• _WORK INSTRUCTION_: Any picture must be dropped, but each line of the data should be duplicated exactly.

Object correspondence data
--- START ---
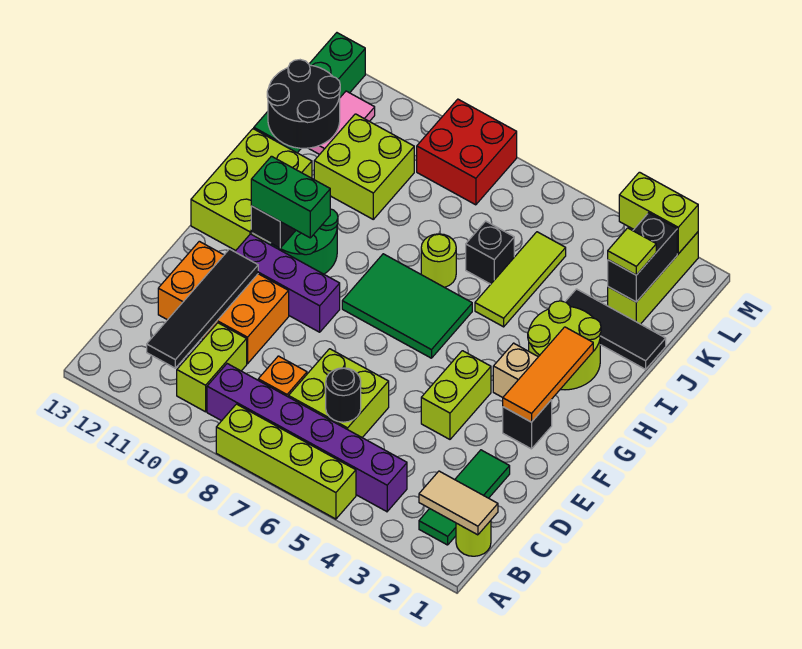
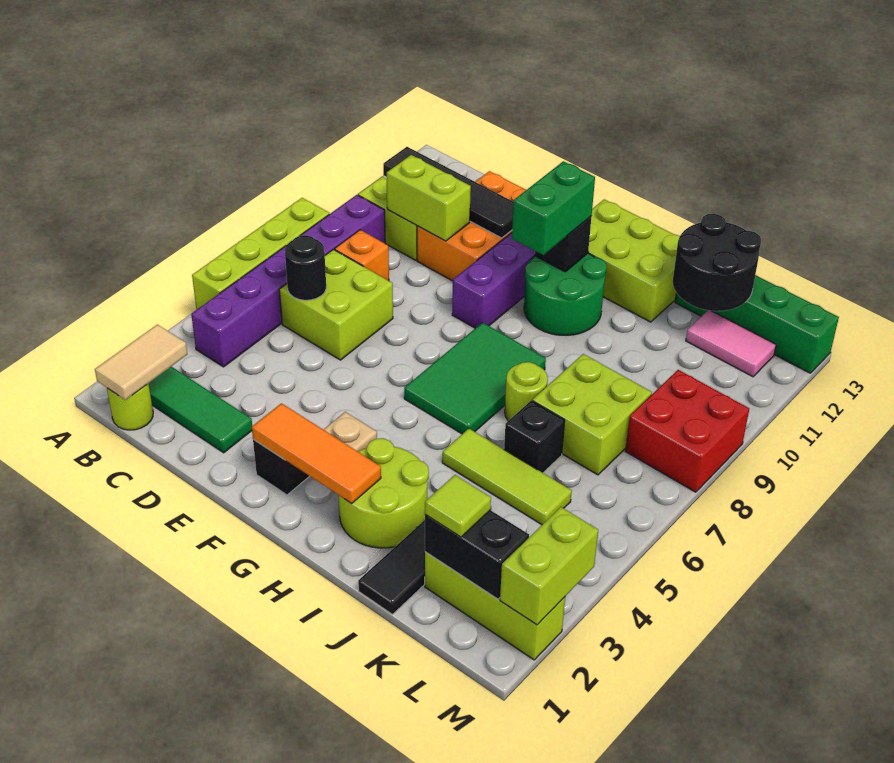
lime brick E4:F4 level 1 -> lime brick C10:D10 level 2
lime brick J10:K11 level 1 -> lime brick J7:K8 level 1

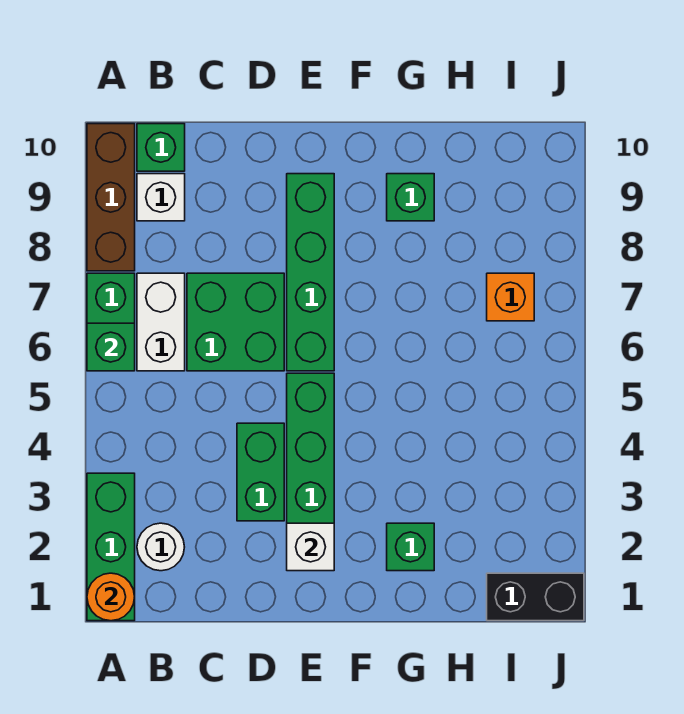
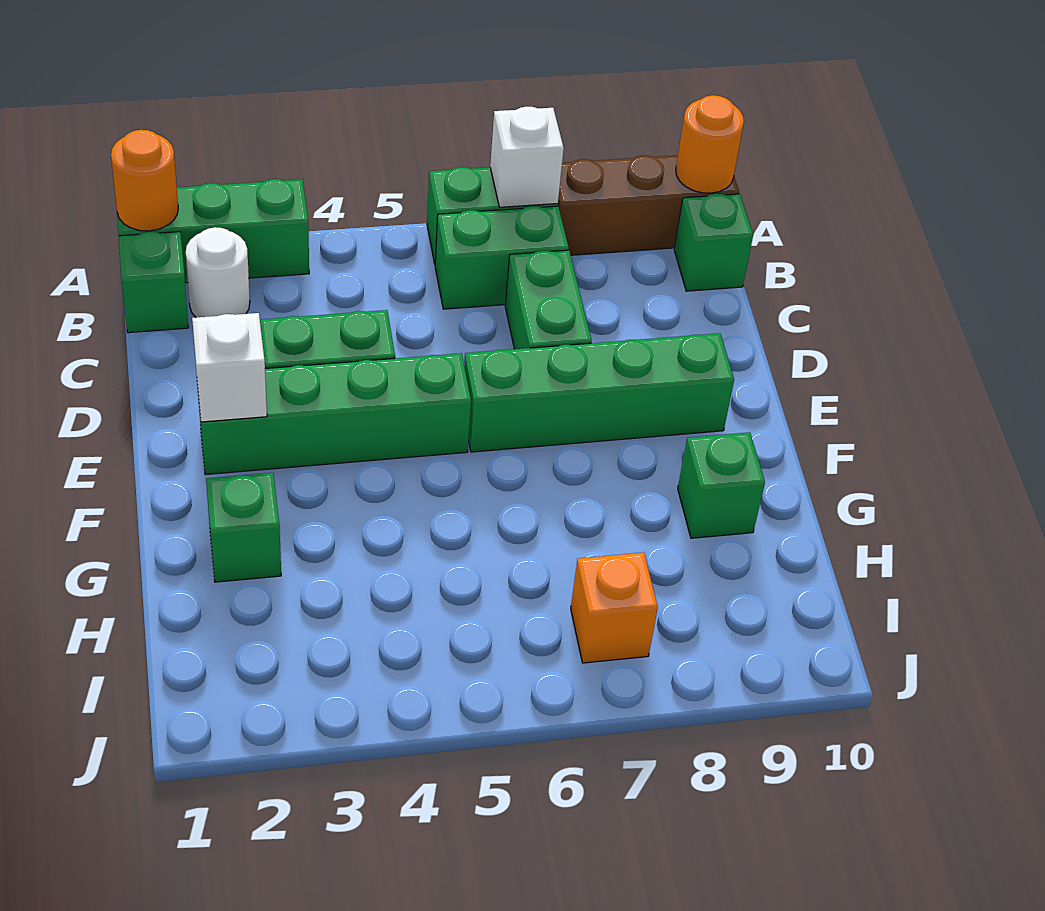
green brick A6 level 2 -> green brick B1 level 1
none -> orange round brick A10 level 2
white brick B6:B7 level 1 -> green brick B6:B7 level 1
white brick B9 level 1 -> white brick A7 level 2
green brick C6:D7 level 1 -> green brick C7:D7 level 1
black brick I1:J1 level 1 -> none

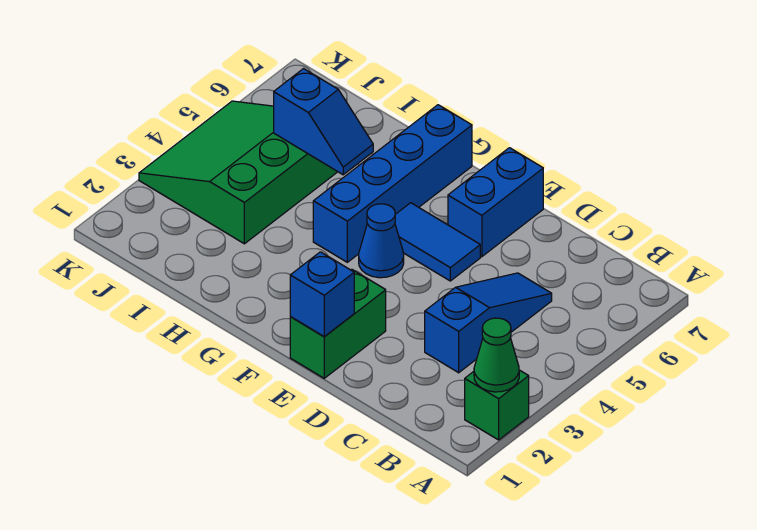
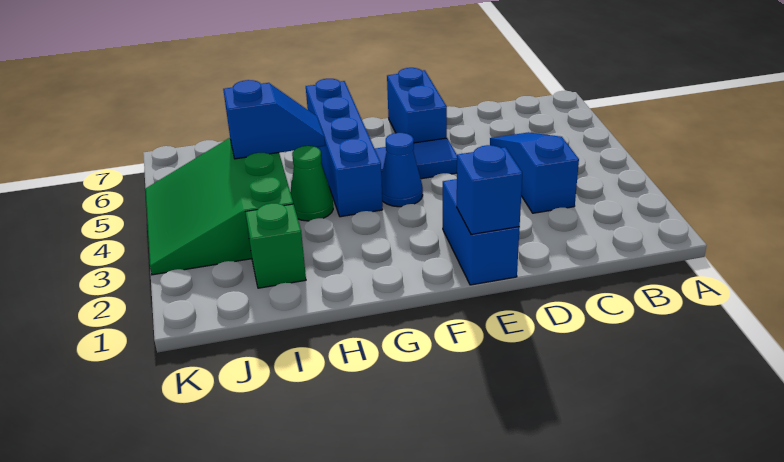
green brick A2 level 1 -> green brick I2 level 1
green cone A2 level 2 -> green cone H4 level 1
green brick E1:E2 level 1 -> blue brick E1:E2 level 1

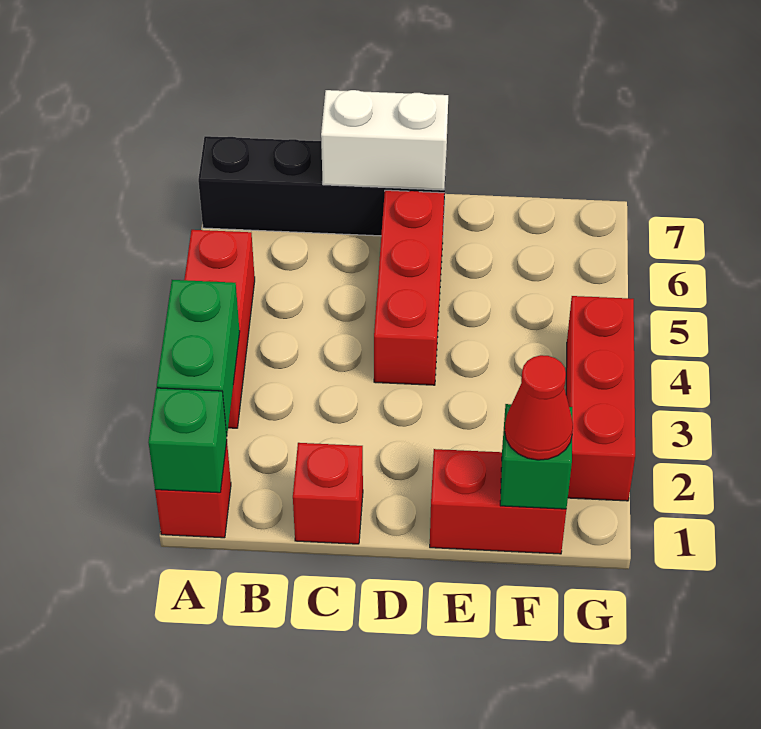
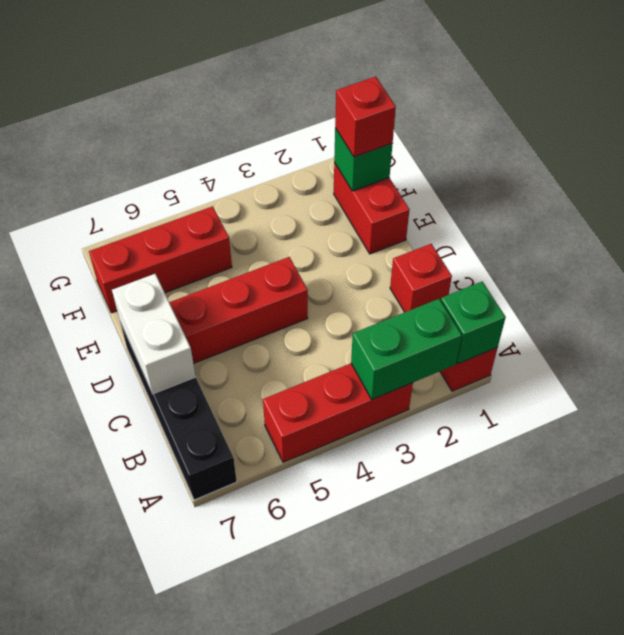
red cone F1 level 3 -> red brick F1 level 3
red brick G2:G4 level 1 -> red brick F5:F7 level 1

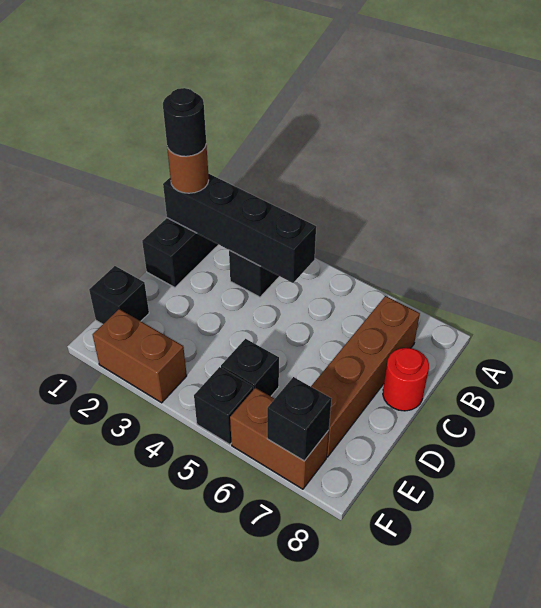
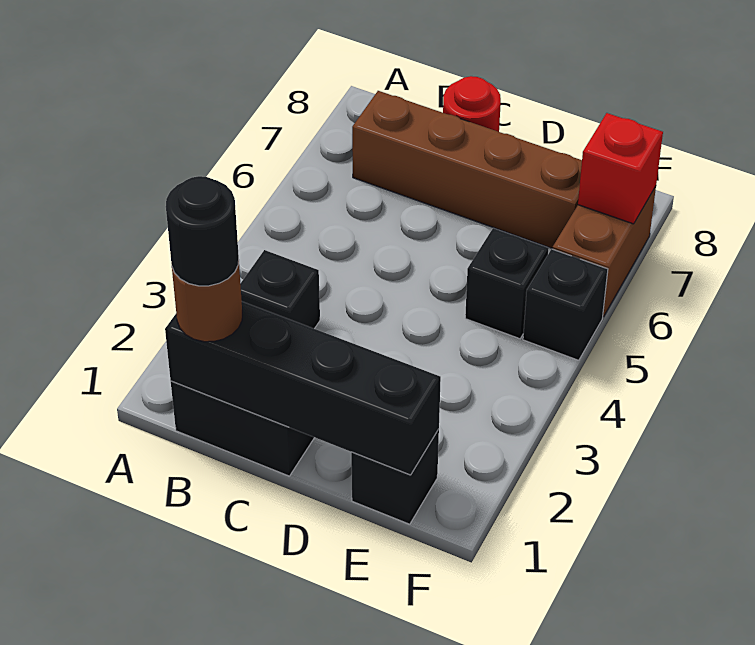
black brick B1:B4 level 2 -> black brick B1:E1 level 2
brown brick F2:F3 level 1 -> none
black brick F7 level 2 -> red brick F7 level 2

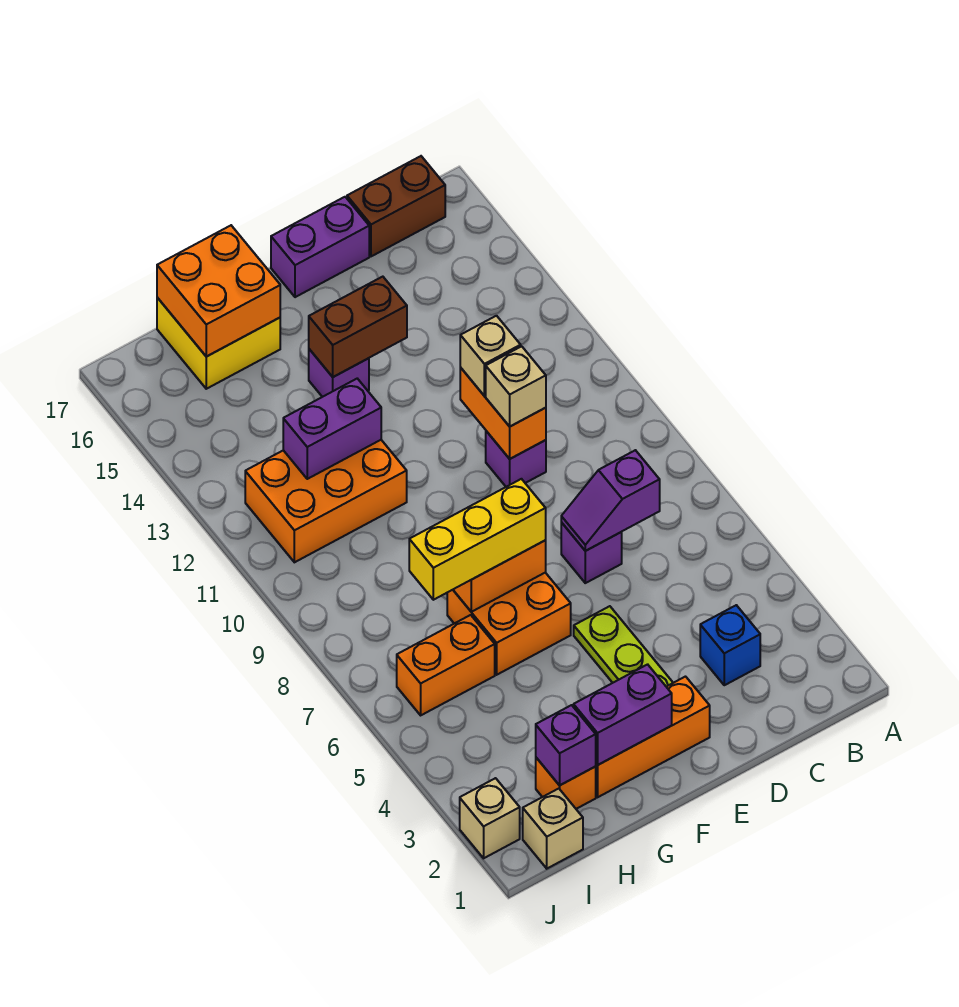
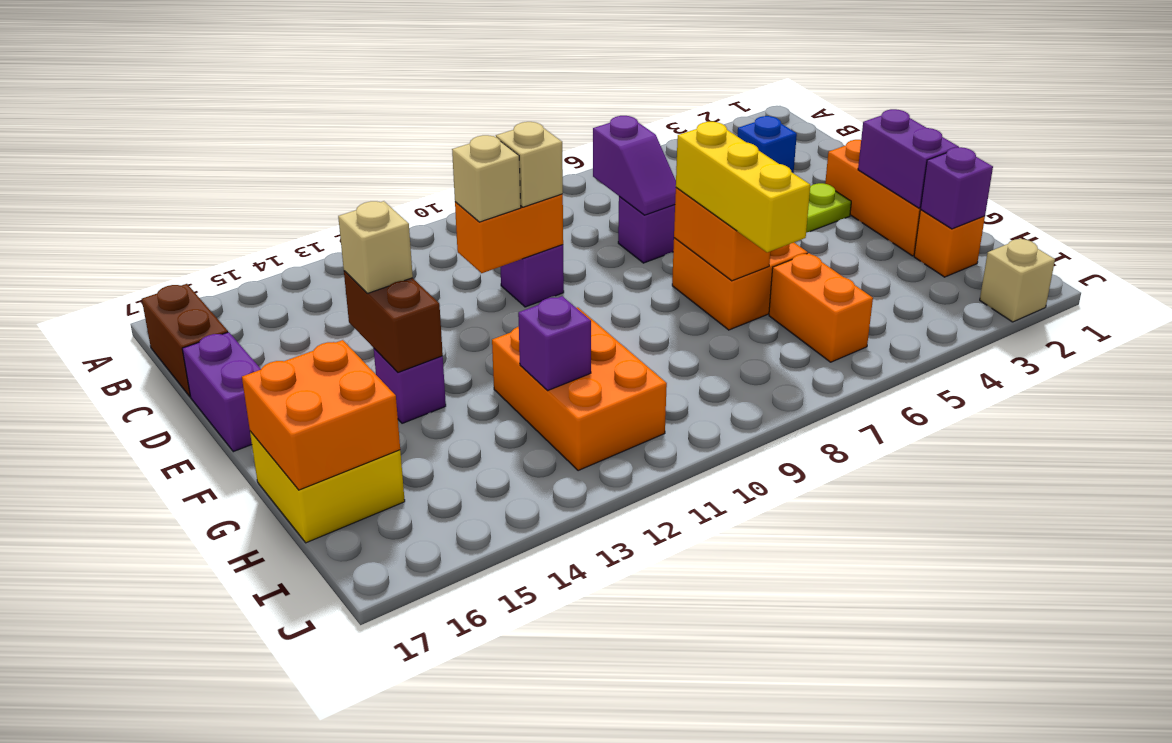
purple brick G12:H12 level 2 -> purple brick H12 level 2
tan brick I1 level 1 -> tan brick E14 level 3

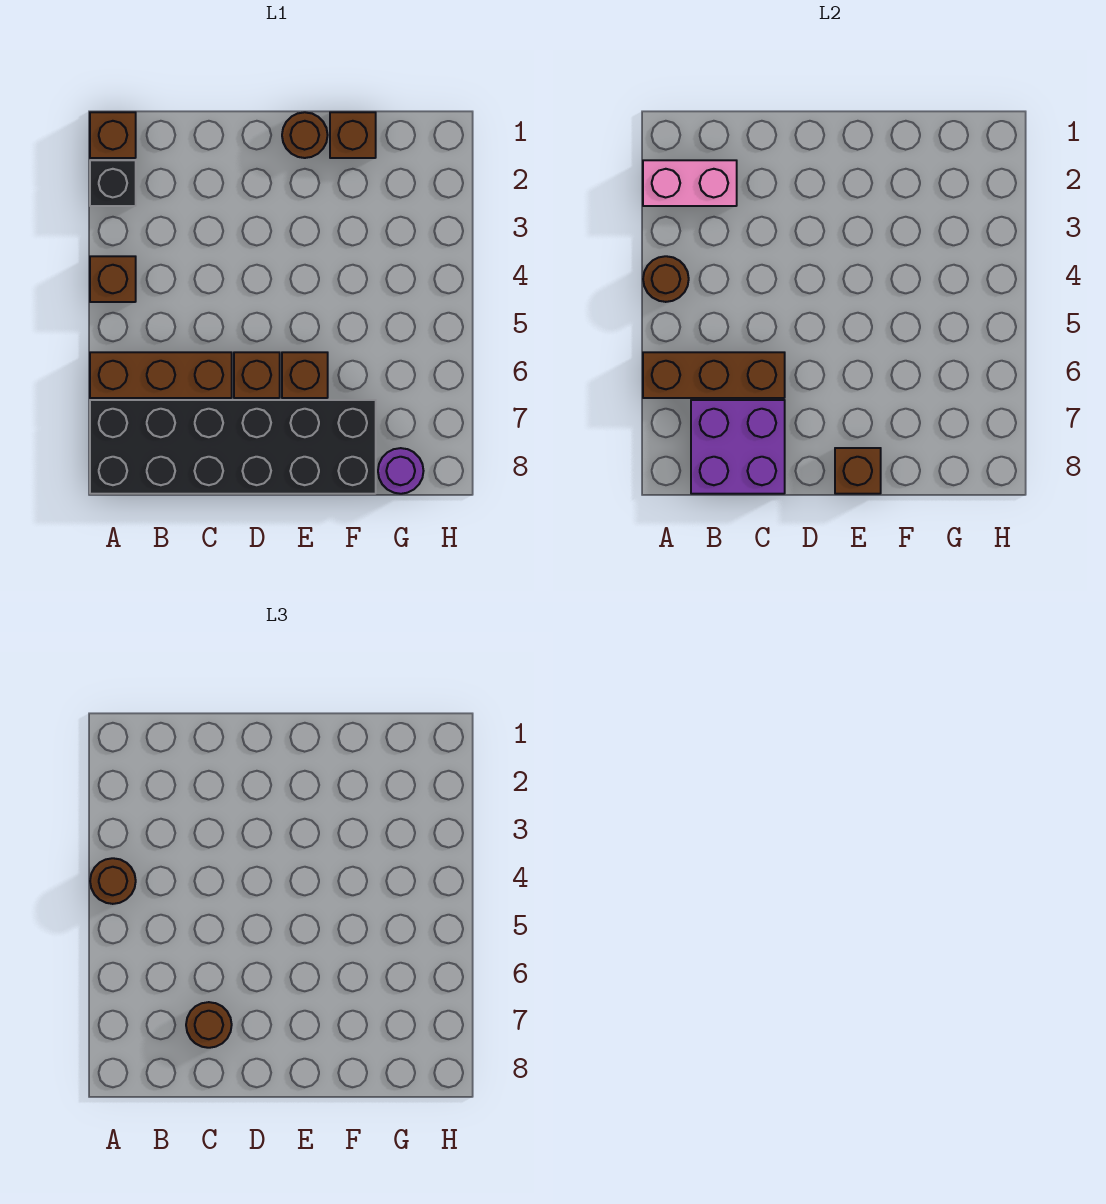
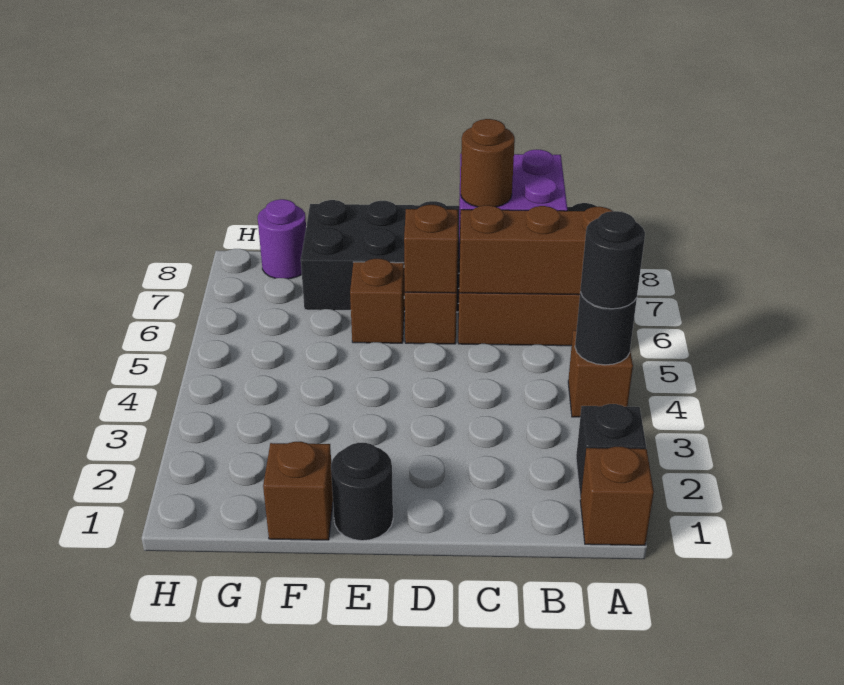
pink brick A2:B2 level 2 -> none
brown round brick A4 level 2 -> black round brick A4 level 2
brown round brick A4 level 3 -> black round brick A4 level 3
brown round brick E1 level 1 -> black round brick E1 level 1
brown brick E8 level 2 -> brown brick D6 level 2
--- END ---
• _WRITTEN RESPONSE_:
lime brick E4:F4 level 1 -> lime brick C10:D10 level 2
lime brick J10:K11 level 1 -> lime brick J7:K8 level 1

green brick A6 level 2 -> green brick B1 level 1
none -> orange round brick A10 level 2
white brick B6:B7 level 1 -> green brick B6:B7 level 1
white brick B9 level 1 -> white brick A7 level 2
green brick C6:D7 level 1 -> green brick C7:D7 level 1
black brick I1:J1 level 1 -> none

green brick A2 level 1 -> green brick I2 level 1
green cone A2 level 2 -> green cone H4 level 1
green brick E1:E2 level 1 -> blue brick E1:E2 level 1

red cone F1 level 3 -> red brick F1 level 3
red brick G2:G4 level 1 -> red brick F5:F7 level 1

black brick B1:B4 level 2 -> black brick B1:E1 level 2
brown brick F2:F3 level 1 -> none
black brick F7 level 2 -> red brick F7 level 2

purple brick G12:H12 level 2 -> purple brick H12 level 2
tan brick I1 level 1 -> tan brick E14 level 3

pink brick A2:B2 level 2 -> none
brown round brick A4 level 2 -> black round brick A4 level 2
brown round brick A4 level 3 -> black round brick A4 level 3
brown round brick E1 level 1 -> black round brick E1 level 1
brown brick E8 level 2 -> brown brick D6 level 2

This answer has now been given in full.